▶ **Requirement**
The listing is to be transcribed in full, with its images left out.

▶ **Data records**
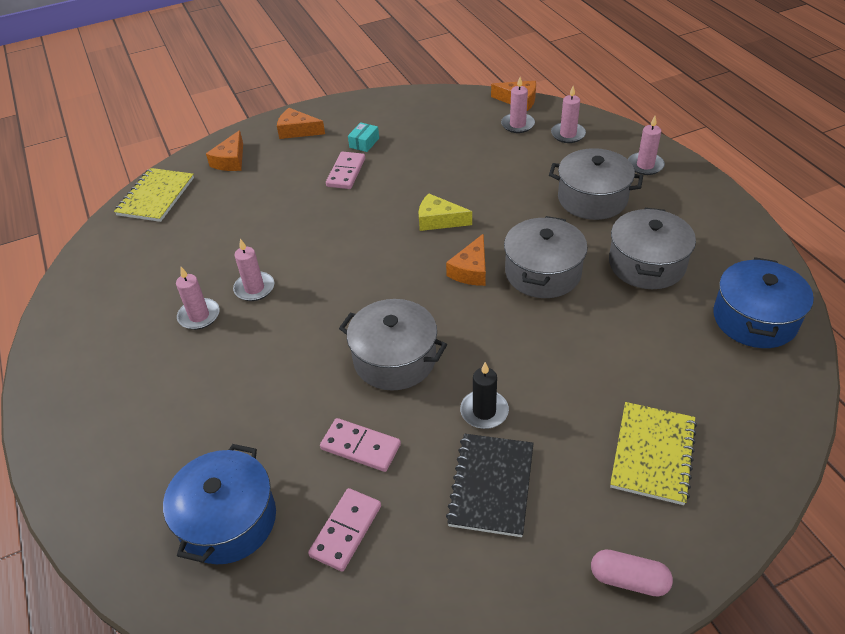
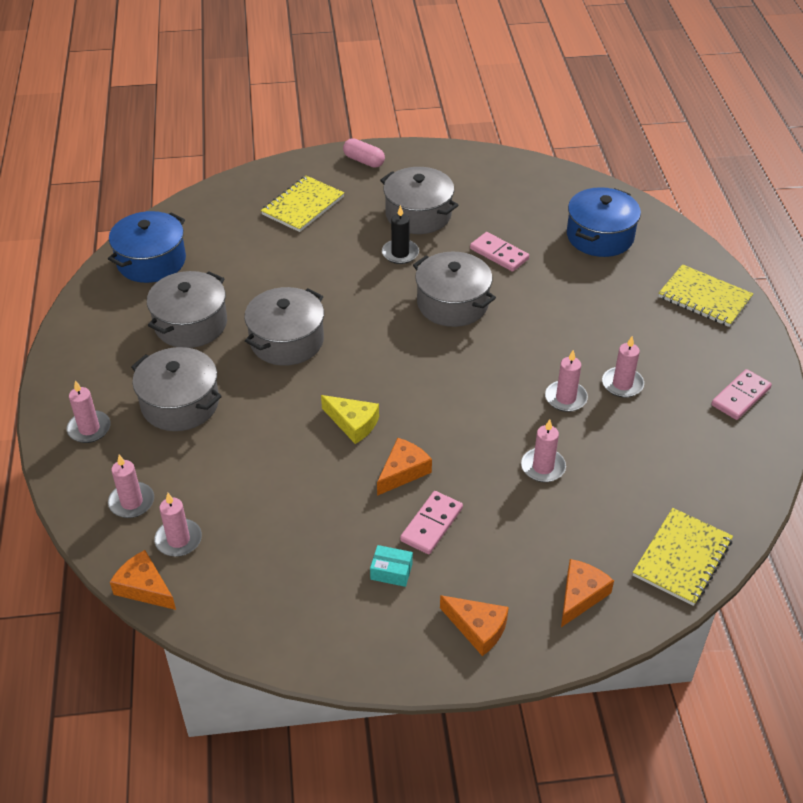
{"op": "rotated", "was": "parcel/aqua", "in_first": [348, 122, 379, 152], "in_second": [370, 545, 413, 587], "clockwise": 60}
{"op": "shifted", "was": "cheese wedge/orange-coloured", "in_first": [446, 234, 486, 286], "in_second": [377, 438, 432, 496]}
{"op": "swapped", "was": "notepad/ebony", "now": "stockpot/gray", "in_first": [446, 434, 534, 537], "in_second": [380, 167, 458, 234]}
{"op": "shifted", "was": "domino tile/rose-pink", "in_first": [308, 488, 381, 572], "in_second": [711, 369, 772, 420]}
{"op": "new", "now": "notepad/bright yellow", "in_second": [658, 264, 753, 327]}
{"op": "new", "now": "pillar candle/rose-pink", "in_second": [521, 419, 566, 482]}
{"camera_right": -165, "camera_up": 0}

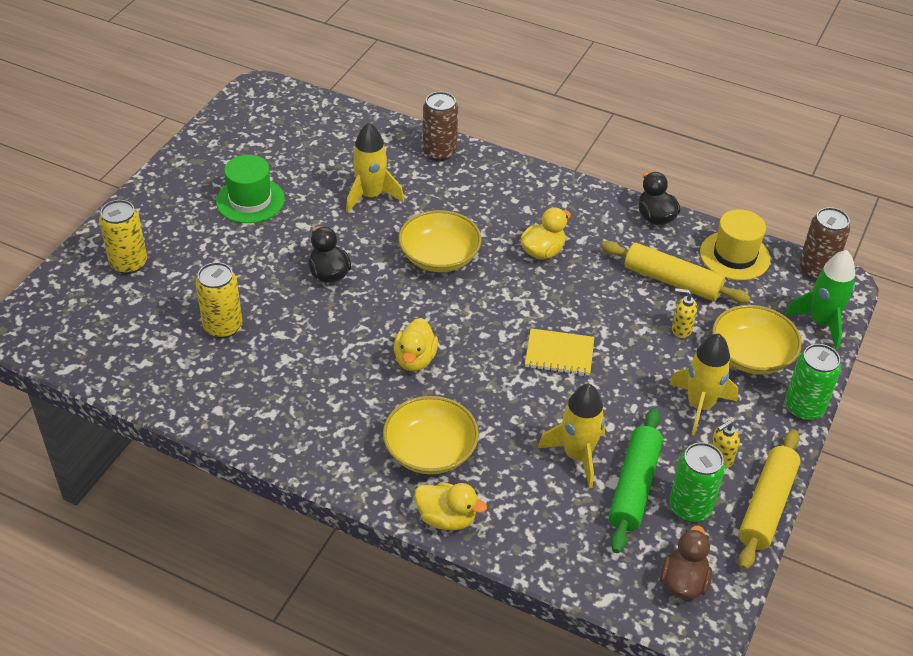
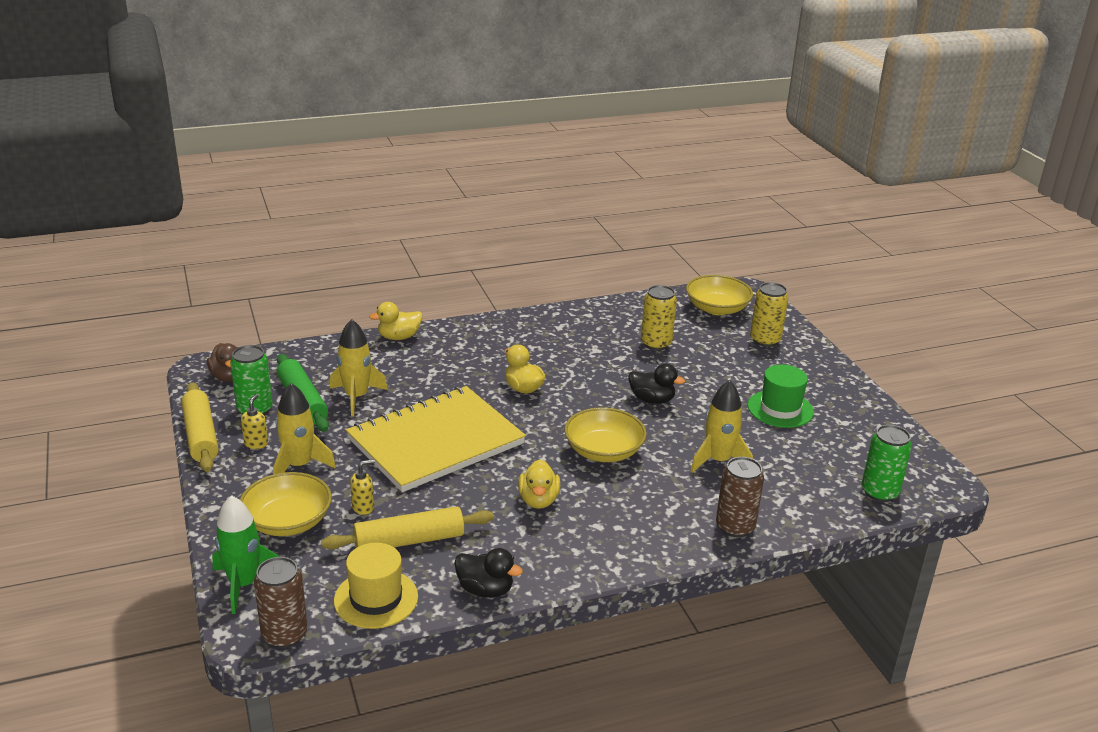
{"op": "scaled", "was": "notepad/bright yellow", "in_first": [525, 328, 594, 376], "in_second": [346, 386, 526, 492], "ratio": 2.4}
{"op": "shifted", "was": "tin/green", "in_first": [785, 344, 841, 421], "in_second": [862, 425, 912, 502]}
{"op": "shifted", "was": "deep dish/bright yellow", "in_first": [383, 396, 479, 475], "in_second": [686, 275, 753, 315]}
{"camera_right": 135, "camera_up": -15}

▶ **Task result**
{"op": "rotated", "was": "parcel/aqua", "in_first": [348, 122, 379, 152], "in_second": [370, 545, 413, 587], "clockwise": 60}
{"op": "shifted", "was": "cheese wedge/orange-coloured", "in_first": [446, 234, 486, 286], "in_second": [377, 438, 432, 496]}
{"op": "swapped", "was": "notepad/ebony", "now": "stockpot/gray", "in_first": [446, 434, 534, 537], "in_second": [380, 167, 458, 234]}
{"op": "shifted", "was": "domino tile/rose-pink", "in_first": [308, 488, 381, 572], "in_second": [711, 369, 772, 420]}
{"op": "new", "now": "notepad/bright yellow", "in_second": [658, 264, 753, 327]}
{"op": "new", "now": "pillar candle/rose-pink", "in_second": [521, 419, 566, 482]}
{"camera_right": -165, "camera_up": 0}

{"op": "scaled", "was": "notepad/bright yellow", "in_first": [525, 328, 594, 376], "in_second": [346, 386, 526, 492], "ratio": 2.4}
{"op": "shifted", "was": "tin/green", "in_first": [785, 344, 841, 421], "in_second": [862, 425, 912, 502]}
{"op": "shifted", "was": "deep dish/bright yellow", "in_first": [383, 396, 479, 475], "in_second": [686, 275, 753, 315]}
{"camera_right": 135, "camera_up": -15}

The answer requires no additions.